Change listing data:

=== Begin Enclosure ===

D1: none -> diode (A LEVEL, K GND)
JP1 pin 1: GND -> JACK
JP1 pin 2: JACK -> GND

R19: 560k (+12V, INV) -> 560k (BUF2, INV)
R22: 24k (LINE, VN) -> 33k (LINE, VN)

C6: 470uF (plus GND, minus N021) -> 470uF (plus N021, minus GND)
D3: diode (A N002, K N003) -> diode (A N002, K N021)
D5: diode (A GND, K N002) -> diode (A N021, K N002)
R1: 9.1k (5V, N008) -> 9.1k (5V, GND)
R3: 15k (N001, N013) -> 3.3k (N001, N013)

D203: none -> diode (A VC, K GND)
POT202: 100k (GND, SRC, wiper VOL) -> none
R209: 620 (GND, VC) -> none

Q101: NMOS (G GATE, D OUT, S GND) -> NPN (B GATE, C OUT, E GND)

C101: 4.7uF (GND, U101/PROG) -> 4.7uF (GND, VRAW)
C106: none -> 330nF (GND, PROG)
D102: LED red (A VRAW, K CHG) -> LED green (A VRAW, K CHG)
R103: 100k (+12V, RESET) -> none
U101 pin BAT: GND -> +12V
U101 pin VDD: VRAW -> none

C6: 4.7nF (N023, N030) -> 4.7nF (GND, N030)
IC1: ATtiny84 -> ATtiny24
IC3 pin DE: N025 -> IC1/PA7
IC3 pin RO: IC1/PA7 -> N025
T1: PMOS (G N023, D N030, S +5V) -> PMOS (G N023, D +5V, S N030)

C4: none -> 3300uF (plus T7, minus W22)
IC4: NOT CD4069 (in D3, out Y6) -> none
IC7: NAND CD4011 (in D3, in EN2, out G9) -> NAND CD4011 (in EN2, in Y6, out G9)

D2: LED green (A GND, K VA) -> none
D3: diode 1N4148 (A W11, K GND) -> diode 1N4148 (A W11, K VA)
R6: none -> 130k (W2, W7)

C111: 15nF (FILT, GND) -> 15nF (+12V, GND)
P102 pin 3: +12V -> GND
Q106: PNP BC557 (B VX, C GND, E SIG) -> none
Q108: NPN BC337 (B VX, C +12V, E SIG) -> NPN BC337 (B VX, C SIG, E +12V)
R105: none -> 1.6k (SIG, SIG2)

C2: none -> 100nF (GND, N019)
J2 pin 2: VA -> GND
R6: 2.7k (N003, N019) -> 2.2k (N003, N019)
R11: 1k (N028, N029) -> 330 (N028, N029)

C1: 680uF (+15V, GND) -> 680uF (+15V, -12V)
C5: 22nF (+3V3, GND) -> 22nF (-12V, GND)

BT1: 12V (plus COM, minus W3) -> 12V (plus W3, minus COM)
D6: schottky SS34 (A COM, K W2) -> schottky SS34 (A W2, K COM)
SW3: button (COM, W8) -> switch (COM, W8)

=== End Enclosure ===

Problem to solve -
The required output is the stretch of entries above from the line containing "R3: 15k (N001, N013) -> 3.3k (N001, N013)" through the line containing "IC1: ATtiny84 -> ATtiny24", reproduced exactly.

Task answer -
R3: 15k (N001, N013) -> 3.3k (N001, N013)

D203: none -> diode (A VC, K GND)
POT202: 100k (GND, SRC, wiper VOL) -> none
R209: 620 (GND, VC) -> none

Q101: NMOS (G GATE, D OUT, S GND) -> NPN (B GATE, C OUT, E GND)

C101: 4.7uF (GND, U101/PROG) -> 4.7uF (GND, VRAW)
C106: none -> 330nF (GND, PROG)
D102: LED red (A VRAW, K CHG) -> LED green (A VRAW, K CHG)
R103: 100k (+12V, RESET) -> none
U101 pin BAT: GND -> +12V
U101 pin VDD: VRAW -> none

C6: 4.7nF (N023, N030) -> 4.7nF (GND, N030)
IC1: ATtiny84 -> ATtiny24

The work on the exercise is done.